#### Exercise goal
Please print exactly the line containing "Annual messages: [91,275,397,462]" and every line after it to the end of the records below, and nothing more.

#### Data shown
┄┄┄┄┄┄┄┄┄┄┄┄┄┄┄┄┄┄┄┄

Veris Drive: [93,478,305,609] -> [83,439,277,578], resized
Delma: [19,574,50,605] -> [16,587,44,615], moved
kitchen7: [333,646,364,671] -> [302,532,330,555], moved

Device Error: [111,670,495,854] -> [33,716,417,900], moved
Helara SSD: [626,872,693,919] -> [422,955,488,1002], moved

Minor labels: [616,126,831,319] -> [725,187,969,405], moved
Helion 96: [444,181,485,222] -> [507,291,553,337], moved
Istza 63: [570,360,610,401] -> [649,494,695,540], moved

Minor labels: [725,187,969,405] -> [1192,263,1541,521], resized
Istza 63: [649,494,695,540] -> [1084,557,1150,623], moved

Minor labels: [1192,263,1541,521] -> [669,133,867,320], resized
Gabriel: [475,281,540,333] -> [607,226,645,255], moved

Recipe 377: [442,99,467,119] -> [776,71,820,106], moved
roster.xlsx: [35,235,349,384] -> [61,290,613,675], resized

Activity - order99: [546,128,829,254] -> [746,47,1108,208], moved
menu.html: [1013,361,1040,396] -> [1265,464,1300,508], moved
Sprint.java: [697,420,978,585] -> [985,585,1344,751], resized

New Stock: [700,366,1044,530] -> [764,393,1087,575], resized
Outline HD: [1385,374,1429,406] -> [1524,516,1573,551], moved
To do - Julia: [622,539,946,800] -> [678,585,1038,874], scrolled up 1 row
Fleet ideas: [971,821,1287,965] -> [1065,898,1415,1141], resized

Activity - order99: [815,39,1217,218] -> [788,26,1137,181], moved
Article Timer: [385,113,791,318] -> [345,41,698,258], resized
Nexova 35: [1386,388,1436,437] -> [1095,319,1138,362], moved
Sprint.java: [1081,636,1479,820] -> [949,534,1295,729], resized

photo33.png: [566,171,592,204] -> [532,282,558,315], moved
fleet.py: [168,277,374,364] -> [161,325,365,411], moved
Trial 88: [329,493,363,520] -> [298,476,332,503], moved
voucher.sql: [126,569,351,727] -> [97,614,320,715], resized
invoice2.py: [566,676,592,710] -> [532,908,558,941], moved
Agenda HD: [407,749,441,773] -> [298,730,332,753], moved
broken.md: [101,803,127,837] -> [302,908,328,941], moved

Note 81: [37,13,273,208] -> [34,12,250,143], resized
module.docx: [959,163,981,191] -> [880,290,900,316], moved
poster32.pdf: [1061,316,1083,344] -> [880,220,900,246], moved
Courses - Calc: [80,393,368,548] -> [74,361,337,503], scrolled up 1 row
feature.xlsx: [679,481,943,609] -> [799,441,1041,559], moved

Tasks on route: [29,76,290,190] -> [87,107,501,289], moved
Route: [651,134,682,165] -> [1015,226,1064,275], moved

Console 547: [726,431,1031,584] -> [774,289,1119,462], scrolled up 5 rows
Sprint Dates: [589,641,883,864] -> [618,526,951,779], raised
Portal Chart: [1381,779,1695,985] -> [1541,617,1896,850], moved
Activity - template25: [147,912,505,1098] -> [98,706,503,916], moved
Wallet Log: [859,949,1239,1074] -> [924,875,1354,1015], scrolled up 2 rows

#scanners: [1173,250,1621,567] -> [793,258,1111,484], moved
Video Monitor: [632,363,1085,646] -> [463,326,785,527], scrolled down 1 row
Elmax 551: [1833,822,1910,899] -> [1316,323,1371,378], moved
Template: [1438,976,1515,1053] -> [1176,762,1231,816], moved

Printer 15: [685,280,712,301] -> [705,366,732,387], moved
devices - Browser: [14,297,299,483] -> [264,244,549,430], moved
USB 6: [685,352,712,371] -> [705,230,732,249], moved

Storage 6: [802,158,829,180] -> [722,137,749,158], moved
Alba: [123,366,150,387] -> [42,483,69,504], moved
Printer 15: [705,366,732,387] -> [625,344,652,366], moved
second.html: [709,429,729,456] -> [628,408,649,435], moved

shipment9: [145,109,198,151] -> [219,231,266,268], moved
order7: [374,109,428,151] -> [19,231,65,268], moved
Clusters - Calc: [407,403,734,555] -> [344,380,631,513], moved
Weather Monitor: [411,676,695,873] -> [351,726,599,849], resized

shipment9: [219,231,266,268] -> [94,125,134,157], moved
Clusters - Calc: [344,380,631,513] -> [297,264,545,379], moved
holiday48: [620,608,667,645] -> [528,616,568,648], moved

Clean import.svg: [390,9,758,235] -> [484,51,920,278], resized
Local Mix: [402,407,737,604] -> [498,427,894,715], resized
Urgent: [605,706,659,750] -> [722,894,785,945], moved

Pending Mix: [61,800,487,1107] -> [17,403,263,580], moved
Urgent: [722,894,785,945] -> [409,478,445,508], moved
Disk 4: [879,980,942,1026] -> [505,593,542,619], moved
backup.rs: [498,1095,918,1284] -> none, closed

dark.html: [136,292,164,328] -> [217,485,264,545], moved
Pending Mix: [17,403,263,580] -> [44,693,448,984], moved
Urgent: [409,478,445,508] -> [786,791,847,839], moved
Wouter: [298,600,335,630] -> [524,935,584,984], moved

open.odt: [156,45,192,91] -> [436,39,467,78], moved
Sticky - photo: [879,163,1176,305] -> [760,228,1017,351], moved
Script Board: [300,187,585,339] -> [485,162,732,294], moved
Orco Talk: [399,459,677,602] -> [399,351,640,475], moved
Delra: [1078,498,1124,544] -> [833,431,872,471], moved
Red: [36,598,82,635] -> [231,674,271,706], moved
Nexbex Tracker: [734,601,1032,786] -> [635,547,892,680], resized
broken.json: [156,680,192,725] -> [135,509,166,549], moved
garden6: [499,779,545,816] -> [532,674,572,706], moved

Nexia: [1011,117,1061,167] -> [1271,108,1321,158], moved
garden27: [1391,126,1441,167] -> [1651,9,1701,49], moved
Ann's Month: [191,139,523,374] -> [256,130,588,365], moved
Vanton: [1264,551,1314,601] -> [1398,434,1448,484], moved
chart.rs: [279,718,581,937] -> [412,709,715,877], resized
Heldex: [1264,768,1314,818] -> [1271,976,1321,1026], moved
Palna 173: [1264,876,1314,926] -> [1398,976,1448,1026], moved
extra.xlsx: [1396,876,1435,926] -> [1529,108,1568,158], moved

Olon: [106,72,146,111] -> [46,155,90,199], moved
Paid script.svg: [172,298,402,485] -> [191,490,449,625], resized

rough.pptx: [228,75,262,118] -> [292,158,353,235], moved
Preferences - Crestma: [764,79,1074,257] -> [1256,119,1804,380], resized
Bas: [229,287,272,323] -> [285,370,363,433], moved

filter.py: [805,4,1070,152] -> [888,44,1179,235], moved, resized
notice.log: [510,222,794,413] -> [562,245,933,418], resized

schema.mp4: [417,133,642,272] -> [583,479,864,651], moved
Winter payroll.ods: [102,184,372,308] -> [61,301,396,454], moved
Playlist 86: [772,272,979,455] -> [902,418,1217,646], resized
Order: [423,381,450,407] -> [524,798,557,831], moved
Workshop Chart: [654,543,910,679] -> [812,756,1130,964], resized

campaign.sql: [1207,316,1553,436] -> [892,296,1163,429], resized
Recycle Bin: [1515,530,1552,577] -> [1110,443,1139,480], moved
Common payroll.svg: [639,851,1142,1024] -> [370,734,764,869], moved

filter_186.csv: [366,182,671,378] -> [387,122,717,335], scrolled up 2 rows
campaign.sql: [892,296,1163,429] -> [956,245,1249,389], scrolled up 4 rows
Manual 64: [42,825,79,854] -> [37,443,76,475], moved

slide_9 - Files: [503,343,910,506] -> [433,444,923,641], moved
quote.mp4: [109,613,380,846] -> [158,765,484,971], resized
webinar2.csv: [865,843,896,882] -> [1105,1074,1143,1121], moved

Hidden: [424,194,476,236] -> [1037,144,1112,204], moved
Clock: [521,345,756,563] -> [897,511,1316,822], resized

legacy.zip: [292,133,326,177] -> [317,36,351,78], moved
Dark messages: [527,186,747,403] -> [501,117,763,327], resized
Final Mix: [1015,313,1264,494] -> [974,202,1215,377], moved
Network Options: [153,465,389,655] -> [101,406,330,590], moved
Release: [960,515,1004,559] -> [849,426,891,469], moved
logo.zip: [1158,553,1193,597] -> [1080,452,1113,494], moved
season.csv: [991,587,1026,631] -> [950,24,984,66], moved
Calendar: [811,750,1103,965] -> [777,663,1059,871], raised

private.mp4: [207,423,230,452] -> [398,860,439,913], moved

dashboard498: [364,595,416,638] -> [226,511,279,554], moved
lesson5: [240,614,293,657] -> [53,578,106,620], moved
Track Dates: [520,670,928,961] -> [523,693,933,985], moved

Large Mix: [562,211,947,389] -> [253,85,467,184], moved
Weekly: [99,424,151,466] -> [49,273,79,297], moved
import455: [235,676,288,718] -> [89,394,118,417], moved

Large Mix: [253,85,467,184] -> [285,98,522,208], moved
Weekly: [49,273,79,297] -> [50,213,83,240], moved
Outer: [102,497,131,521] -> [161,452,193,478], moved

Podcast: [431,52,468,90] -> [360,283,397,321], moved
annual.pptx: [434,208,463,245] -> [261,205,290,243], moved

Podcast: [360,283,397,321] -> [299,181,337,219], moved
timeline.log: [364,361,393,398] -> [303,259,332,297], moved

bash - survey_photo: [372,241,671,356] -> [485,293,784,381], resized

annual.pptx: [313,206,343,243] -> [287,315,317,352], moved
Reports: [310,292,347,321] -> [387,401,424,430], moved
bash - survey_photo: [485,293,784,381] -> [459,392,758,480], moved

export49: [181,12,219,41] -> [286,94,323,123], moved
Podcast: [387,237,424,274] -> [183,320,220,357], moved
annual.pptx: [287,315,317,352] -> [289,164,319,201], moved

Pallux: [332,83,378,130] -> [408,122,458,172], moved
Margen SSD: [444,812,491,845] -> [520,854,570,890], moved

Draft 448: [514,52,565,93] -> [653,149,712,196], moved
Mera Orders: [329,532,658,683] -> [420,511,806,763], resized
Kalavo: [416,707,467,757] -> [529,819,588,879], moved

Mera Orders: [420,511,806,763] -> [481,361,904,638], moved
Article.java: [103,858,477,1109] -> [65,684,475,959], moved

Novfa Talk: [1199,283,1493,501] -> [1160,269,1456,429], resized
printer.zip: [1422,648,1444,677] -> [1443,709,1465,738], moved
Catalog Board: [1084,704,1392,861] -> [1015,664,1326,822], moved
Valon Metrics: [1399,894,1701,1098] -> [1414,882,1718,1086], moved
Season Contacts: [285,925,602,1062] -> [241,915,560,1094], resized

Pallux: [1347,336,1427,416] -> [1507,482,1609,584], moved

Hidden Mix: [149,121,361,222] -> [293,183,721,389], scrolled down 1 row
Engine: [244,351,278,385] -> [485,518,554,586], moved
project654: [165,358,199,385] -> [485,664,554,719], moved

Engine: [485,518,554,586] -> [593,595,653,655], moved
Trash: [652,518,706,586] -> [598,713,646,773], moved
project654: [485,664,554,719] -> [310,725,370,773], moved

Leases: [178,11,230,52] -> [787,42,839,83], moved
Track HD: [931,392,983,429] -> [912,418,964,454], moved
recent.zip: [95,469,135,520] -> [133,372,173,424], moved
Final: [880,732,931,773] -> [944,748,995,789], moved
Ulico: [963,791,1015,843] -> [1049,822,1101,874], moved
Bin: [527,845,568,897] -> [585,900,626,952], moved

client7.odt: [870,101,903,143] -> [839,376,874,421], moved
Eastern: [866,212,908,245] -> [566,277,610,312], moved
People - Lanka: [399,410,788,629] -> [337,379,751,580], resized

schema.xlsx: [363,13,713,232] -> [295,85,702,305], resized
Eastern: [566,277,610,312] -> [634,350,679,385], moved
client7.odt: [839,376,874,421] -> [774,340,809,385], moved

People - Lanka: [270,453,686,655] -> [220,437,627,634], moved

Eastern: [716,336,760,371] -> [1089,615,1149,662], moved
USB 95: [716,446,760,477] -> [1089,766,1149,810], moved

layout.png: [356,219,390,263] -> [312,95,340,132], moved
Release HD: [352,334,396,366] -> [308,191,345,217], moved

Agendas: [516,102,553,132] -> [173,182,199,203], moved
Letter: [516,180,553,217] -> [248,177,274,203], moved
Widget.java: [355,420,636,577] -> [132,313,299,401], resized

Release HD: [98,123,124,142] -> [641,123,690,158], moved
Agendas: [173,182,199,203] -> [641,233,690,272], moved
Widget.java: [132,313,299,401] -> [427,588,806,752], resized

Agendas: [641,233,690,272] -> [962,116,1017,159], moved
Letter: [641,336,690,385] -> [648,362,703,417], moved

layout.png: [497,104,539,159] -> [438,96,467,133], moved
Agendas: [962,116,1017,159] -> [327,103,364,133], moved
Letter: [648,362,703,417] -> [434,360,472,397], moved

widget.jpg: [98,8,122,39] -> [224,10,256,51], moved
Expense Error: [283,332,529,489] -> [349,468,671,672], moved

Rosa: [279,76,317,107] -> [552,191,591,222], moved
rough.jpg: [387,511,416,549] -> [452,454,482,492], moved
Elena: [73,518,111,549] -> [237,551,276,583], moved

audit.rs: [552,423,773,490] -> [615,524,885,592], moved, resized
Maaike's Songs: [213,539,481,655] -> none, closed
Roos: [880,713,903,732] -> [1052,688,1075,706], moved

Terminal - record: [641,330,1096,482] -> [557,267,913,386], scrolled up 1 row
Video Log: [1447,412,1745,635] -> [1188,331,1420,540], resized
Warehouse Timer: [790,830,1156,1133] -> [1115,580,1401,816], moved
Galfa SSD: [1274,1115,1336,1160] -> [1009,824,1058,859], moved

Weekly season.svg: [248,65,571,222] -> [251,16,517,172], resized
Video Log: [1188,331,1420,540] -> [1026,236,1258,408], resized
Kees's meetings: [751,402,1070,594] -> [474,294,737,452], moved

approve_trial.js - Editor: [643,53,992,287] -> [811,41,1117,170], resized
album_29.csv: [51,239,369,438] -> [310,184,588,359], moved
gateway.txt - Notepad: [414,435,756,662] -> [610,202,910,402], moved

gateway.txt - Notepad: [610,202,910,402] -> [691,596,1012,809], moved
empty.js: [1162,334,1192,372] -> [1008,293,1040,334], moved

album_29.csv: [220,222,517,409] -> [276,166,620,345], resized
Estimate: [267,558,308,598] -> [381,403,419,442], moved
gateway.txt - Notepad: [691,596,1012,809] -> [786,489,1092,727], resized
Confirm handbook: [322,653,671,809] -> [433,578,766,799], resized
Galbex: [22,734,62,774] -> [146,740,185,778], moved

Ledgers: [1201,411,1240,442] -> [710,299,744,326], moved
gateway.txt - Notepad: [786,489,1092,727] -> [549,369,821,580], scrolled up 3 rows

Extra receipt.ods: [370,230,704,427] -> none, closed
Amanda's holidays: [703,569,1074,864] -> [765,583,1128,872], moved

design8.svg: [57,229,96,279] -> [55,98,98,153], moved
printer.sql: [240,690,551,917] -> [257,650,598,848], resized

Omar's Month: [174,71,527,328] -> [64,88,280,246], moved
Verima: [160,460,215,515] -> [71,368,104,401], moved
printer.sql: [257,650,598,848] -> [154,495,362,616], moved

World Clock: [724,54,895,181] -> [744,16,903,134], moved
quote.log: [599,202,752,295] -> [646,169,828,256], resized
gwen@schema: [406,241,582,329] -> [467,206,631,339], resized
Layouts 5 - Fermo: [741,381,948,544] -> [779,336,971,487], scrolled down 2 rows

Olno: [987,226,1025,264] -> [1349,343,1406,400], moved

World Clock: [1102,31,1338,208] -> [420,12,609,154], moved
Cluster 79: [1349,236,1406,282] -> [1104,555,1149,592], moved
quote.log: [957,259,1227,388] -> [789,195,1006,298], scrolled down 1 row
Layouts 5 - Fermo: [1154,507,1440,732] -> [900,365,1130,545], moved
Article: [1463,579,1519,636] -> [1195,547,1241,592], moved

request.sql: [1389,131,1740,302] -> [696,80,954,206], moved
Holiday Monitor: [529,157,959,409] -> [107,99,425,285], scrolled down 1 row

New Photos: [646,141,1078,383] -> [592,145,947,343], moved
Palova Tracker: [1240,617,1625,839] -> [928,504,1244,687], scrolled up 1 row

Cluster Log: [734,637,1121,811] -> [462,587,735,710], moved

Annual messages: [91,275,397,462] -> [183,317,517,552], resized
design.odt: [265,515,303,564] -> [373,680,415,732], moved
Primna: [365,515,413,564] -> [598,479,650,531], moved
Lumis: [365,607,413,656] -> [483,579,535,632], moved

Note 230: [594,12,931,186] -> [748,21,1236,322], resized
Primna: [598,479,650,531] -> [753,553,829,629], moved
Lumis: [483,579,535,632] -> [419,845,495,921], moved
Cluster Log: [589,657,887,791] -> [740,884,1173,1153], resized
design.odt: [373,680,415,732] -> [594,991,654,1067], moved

┄┄┄┄┄┄┄┄┄┄┄┄┄┄┄┄┄┄┄┄

#### Response
Annual messages: [91,275,397,462] -> [183,317,517,552], resized
design.odt: [265,515,303,564] -> [373,680,415,732], moved
Primna: [365,515,413,564] -> [598,479,650,531], moved
Lumis: [365,607,413,656] -> [483,579,535,632], moved

Note 230: [594,12,931,186] -> [748,21,1236,322], resized
Primna: [598,479,650,531] -> [753,553,829,629], moved
Lumis: [483,579,535,632] -> [419,845,495,921], moved
Cluster Log: [589,657,887,791] -> [740,884,1173,1153], resized
design.odt: [373,680,415,732] -> [594,991,654,1067], moved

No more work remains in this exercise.